====== Data to use ======

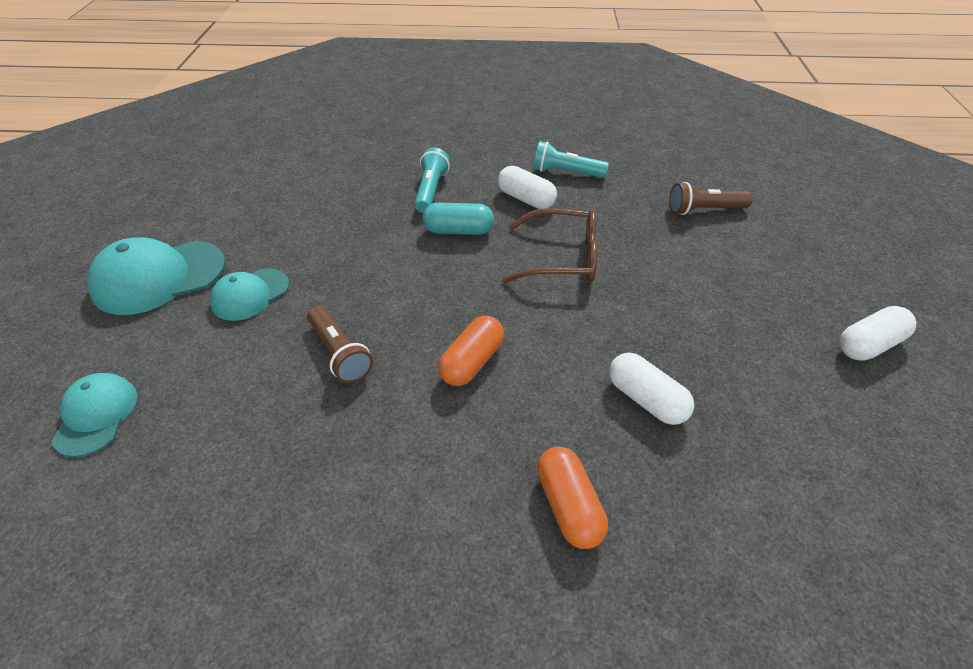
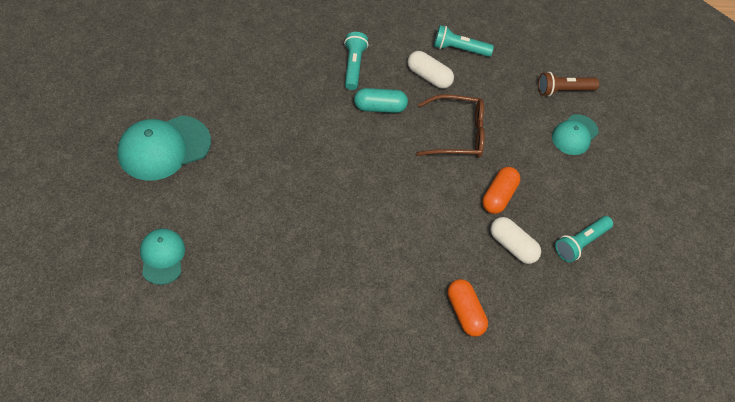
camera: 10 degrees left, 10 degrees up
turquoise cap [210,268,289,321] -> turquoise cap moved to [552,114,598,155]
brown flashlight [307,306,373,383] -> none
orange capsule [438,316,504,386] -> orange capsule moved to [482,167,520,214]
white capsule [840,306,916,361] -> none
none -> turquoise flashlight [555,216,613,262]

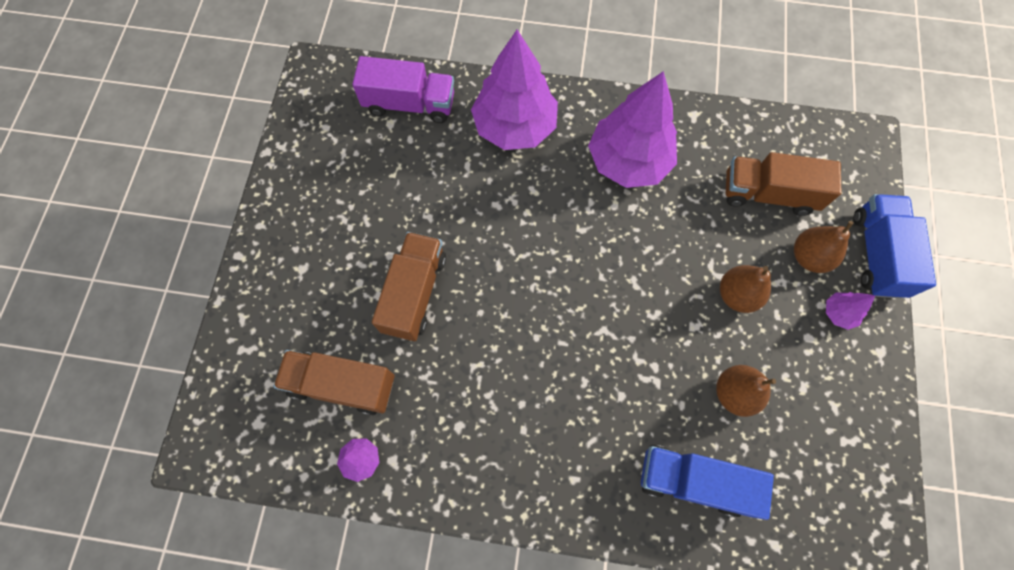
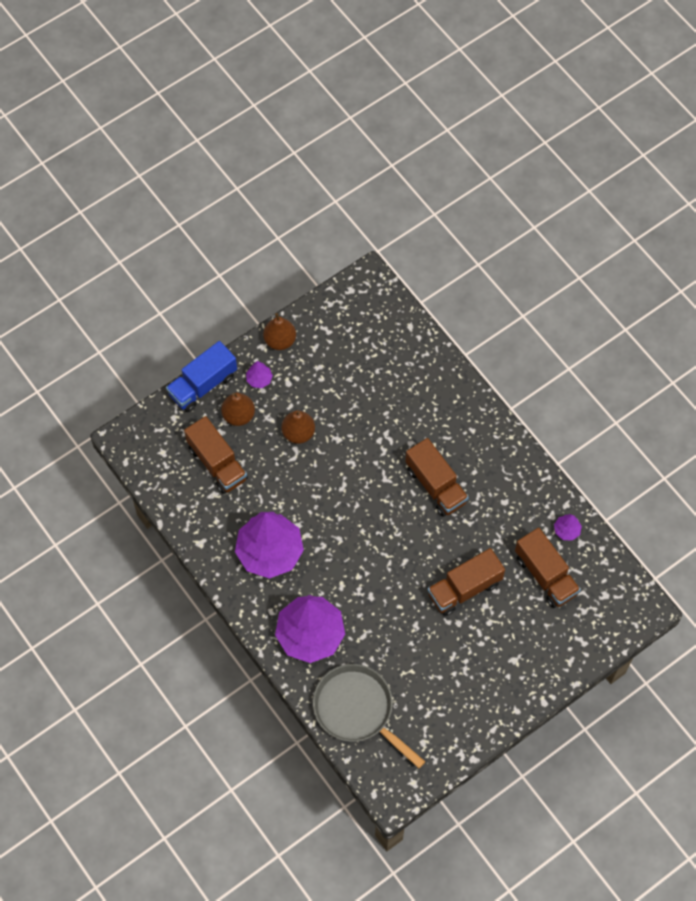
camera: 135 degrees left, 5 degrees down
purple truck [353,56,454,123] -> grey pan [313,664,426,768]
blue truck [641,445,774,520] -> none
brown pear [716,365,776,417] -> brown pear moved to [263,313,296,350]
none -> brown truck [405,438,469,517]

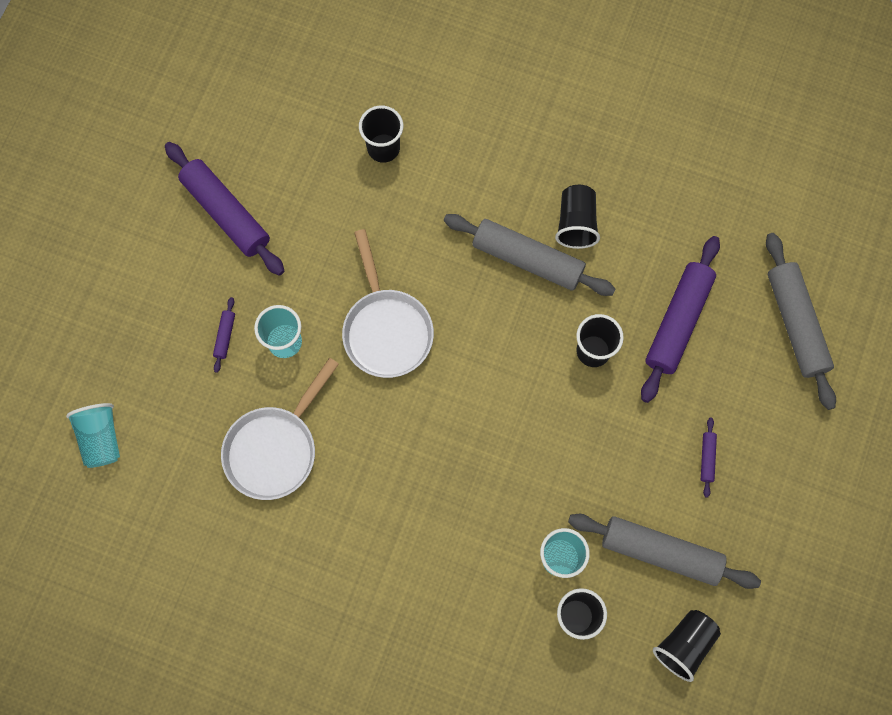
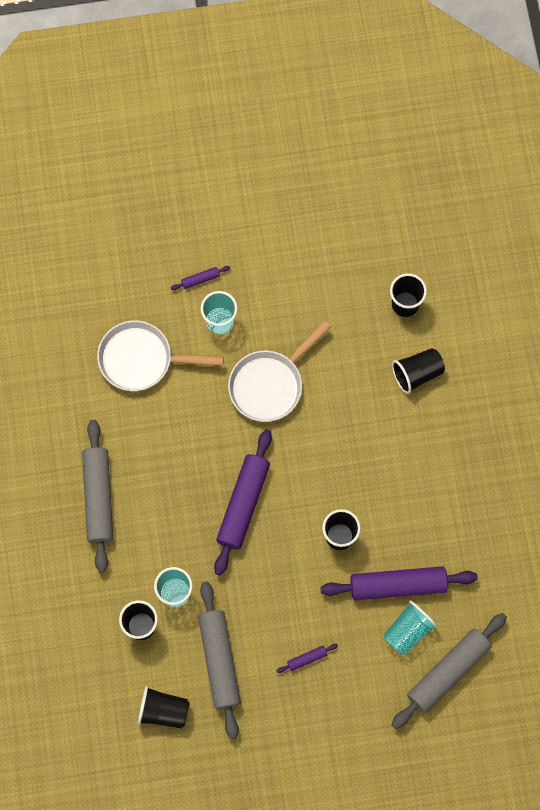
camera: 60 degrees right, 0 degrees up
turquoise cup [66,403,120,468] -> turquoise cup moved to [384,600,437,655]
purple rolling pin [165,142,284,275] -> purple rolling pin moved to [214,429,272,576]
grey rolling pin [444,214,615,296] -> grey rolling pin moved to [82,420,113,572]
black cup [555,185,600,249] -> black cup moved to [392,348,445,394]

======
====== Data to use ======

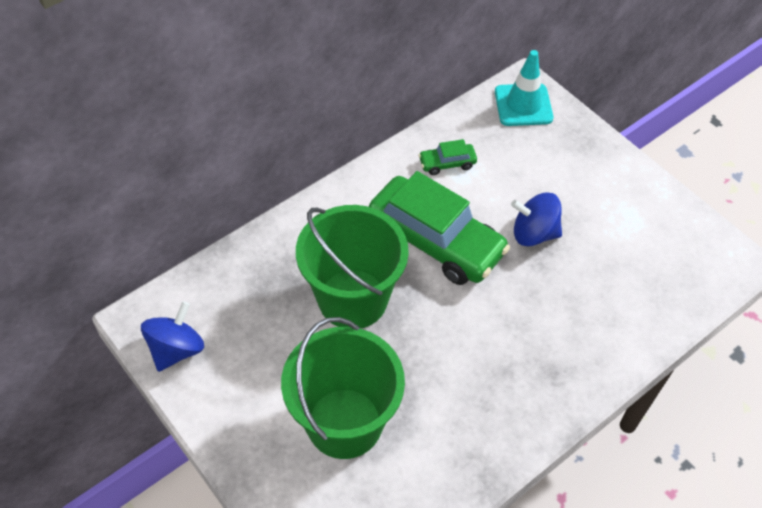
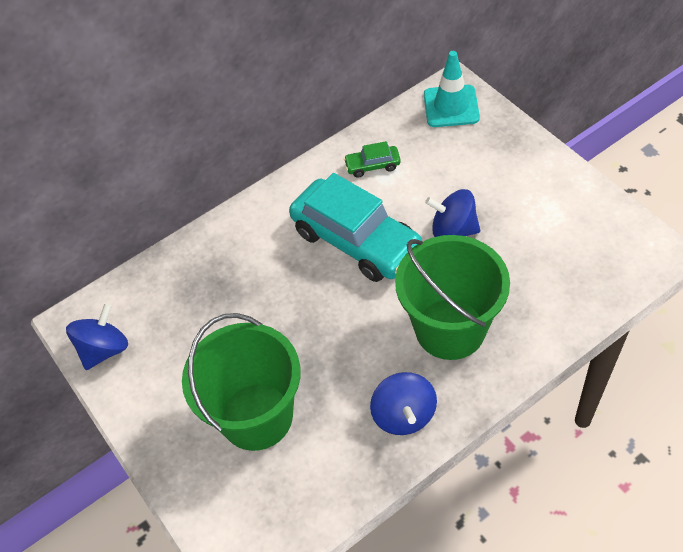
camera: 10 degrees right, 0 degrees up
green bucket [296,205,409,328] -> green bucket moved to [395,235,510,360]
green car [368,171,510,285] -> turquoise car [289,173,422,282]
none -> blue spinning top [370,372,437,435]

======

Copy out each line of the data where the string "left" appears.

camera: 10 degrees left, 10 degrees up
camera: 135 degrees left, 5 degrees down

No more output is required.